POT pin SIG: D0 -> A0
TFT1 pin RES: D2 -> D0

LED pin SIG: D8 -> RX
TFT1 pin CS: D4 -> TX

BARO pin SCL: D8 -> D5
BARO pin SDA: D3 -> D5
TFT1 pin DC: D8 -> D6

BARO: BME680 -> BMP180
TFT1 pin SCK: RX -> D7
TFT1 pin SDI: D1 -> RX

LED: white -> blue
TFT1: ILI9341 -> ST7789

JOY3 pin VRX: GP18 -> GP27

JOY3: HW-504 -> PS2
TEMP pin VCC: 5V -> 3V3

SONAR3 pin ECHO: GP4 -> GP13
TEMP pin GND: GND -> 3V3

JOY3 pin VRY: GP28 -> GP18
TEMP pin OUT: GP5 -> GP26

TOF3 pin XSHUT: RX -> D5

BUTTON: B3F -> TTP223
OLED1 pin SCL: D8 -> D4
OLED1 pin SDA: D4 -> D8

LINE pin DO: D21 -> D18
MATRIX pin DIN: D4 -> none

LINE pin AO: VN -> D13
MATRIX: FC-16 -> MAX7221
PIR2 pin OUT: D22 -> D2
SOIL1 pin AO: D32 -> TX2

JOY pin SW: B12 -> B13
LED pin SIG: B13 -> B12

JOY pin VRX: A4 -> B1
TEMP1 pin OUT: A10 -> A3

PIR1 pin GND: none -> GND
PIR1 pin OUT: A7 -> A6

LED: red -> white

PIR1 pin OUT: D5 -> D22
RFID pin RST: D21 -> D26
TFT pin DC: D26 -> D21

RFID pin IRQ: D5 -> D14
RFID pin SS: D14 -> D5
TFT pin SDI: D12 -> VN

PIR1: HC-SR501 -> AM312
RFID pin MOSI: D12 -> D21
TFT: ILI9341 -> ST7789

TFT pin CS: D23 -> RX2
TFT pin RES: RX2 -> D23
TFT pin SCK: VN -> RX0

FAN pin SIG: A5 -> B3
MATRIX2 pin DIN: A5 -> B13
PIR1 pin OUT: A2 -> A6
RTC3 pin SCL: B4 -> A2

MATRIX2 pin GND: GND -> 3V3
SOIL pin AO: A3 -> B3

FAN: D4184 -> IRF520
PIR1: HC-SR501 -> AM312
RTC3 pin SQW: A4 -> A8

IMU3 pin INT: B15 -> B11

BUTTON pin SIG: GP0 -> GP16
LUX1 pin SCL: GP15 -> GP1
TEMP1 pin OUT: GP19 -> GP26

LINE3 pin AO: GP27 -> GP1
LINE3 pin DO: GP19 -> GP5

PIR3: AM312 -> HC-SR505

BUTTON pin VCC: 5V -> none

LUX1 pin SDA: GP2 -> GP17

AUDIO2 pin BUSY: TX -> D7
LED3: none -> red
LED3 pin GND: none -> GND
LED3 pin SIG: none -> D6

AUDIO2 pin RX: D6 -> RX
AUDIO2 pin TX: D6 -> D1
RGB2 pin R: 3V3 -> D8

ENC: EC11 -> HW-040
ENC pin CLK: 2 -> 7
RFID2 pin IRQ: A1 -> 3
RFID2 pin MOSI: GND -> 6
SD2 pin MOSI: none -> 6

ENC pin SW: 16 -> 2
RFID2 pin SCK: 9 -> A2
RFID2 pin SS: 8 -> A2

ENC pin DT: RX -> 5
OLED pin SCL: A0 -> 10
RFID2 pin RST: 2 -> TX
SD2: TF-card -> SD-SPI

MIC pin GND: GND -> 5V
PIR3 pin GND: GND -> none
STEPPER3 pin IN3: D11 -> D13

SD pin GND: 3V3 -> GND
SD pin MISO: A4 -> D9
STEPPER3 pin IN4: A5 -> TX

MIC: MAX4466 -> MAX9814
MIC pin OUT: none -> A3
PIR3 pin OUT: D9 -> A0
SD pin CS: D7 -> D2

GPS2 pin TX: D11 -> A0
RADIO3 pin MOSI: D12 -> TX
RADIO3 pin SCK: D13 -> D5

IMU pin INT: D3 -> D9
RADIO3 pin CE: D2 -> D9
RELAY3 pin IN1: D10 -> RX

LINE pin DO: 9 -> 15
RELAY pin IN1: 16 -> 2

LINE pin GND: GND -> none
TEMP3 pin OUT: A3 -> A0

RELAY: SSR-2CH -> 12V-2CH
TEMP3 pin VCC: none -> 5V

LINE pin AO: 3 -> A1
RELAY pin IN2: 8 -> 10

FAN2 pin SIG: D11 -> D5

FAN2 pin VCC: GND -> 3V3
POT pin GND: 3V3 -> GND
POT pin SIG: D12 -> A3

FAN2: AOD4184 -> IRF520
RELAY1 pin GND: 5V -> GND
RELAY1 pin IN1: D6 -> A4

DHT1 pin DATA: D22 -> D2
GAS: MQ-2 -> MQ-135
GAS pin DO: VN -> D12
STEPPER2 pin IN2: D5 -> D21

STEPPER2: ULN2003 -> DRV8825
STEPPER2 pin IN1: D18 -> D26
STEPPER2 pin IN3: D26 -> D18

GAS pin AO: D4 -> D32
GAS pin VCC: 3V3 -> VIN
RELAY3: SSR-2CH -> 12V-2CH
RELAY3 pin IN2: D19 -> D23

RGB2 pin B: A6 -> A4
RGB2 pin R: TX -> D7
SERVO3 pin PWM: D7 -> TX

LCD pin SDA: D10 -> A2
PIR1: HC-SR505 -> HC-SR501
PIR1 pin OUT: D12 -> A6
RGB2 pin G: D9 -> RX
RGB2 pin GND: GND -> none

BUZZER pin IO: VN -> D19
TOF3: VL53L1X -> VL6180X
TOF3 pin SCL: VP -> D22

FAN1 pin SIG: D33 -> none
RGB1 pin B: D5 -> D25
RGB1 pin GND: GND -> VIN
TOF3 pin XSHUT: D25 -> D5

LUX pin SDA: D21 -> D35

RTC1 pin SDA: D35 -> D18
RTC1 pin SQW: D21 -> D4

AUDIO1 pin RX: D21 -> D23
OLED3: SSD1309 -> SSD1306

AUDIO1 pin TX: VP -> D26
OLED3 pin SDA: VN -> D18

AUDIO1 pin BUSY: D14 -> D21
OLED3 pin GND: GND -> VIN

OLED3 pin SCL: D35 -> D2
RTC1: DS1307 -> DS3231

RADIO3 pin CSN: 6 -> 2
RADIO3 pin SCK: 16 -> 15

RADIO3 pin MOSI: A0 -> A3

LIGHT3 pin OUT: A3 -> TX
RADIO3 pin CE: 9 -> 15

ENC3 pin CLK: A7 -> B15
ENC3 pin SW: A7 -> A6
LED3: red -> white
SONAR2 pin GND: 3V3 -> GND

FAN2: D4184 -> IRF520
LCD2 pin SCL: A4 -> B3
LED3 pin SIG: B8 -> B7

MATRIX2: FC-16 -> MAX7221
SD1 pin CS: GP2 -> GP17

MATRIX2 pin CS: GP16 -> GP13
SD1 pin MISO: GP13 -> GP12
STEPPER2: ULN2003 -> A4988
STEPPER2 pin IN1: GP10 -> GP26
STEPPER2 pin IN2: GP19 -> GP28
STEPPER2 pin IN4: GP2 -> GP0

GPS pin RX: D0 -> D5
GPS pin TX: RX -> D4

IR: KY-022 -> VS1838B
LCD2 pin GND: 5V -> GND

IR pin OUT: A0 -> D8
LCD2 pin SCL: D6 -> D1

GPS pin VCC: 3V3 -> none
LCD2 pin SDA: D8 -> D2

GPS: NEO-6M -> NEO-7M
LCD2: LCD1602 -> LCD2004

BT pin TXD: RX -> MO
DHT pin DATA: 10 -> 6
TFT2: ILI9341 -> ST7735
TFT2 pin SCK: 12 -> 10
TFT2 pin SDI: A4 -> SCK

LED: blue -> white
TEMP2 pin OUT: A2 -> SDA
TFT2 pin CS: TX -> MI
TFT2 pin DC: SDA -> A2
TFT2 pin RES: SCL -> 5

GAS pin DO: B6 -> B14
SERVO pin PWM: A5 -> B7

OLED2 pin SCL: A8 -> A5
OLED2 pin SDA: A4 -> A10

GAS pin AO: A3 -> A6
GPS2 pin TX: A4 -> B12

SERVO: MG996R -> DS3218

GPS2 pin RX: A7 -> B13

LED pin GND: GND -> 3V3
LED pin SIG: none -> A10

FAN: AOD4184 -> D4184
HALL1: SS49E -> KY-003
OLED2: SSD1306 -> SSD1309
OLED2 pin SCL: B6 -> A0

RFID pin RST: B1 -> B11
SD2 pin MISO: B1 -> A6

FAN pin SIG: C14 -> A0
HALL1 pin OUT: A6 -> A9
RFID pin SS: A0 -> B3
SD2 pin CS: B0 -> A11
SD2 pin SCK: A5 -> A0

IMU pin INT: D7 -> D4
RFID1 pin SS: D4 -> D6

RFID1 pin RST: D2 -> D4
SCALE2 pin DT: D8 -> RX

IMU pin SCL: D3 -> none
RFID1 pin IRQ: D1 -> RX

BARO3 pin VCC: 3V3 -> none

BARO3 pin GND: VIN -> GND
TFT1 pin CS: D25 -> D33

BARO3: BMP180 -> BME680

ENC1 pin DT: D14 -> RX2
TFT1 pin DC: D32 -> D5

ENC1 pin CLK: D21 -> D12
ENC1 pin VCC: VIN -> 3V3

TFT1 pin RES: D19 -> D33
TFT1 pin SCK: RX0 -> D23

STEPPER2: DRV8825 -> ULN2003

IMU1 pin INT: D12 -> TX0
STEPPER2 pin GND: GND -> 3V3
======
The range runs from the line with "RFID1 pin RST: D2 -> D4" up to and including the line with "TFT1 pin SCK: RX0 -> D23" in the listing above; please write out exactly those lines and nothing more.

RFID1 pin RST: D2 -> D4
SCALE2 pin DT: D8 -> RX

IMU pin SCL: D3 -> none
RFID1 pin IRQ: D1 -> RX

BARO3 pin VCC: 3V3 -> none

BARO3 pin GND: VIN -> GND
TFT1 pin CS: D25 -> D33

BARO3: BMP180 -> BME680

ENC1 pin DT: D14 -> RX2
TFT1 pin DC: D32 -> D5

ENC1 pin CLK: D21 -> D12
ENC1 pin VCC: VIN -> 3V3

TFT1 pin RES: D19 -> D33
TFT1 pin SCK: RX0 -> D23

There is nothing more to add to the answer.